→ WHAT IS EXPECTED:
The answer must consist of every line in the records below that contains the string "widelec".

→ RECORD EXTRACTS:

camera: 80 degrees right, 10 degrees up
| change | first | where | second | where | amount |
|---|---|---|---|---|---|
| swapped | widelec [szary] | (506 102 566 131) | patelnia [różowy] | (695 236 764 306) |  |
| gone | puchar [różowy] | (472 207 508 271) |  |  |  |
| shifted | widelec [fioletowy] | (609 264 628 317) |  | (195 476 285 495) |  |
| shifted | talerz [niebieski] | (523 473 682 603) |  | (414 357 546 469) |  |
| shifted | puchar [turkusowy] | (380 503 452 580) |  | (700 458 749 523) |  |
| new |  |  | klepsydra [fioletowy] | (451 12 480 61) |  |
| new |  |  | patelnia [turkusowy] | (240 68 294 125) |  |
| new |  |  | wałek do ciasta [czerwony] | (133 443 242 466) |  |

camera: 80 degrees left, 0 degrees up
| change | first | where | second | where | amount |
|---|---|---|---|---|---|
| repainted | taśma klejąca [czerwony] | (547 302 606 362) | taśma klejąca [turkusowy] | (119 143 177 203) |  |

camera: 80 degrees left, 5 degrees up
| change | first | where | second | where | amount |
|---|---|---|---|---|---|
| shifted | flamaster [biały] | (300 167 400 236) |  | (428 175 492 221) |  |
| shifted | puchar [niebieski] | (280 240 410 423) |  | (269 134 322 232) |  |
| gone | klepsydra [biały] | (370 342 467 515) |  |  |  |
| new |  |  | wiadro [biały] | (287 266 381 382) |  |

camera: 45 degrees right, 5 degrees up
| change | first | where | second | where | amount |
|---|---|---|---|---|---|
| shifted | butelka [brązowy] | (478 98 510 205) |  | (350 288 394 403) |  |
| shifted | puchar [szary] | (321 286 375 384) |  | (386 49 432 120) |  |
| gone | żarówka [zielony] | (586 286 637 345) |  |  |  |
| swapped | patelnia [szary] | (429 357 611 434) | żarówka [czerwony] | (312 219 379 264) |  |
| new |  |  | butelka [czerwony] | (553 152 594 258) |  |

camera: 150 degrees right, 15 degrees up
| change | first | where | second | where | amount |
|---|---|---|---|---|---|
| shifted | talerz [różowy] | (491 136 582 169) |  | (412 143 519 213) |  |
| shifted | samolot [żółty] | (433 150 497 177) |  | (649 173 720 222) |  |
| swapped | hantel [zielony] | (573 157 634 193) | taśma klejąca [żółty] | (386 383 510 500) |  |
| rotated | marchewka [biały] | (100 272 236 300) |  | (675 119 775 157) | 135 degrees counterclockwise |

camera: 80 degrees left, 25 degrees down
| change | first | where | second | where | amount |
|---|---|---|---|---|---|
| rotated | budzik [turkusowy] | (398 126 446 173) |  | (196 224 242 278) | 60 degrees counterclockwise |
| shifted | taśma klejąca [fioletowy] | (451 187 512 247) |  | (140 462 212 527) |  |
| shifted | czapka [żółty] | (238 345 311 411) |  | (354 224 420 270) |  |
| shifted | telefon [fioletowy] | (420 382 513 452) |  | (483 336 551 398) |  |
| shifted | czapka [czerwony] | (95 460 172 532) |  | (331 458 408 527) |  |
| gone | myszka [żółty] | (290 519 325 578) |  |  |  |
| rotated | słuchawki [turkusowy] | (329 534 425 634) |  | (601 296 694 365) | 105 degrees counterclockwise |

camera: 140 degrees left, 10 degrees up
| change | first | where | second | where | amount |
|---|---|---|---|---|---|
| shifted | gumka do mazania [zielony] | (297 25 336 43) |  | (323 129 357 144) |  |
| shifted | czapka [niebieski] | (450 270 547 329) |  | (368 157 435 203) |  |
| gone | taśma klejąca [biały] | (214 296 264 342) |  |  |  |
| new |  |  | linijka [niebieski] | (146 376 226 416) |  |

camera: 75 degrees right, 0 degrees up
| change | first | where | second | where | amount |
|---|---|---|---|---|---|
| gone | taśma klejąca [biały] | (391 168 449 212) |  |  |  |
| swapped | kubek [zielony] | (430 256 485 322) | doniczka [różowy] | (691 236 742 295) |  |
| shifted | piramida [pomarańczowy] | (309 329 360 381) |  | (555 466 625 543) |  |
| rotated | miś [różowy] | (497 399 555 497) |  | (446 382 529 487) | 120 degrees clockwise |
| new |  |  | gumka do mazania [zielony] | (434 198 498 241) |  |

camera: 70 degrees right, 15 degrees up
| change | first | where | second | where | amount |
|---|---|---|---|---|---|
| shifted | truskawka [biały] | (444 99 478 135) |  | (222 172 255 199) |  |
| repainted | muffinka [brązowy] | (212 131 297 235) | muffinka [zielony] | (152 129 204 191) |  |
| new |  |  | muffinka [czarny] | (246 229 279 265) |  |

→ ANSWER SECTION:
| swapped | widelec [szary] | (506 102 566 131) | patelnia [różowy] | (695 236 764 306) |  |
| shifted | widelec [fioletowy] | (609 264 628 317) |  | (195 476 285 495) |  |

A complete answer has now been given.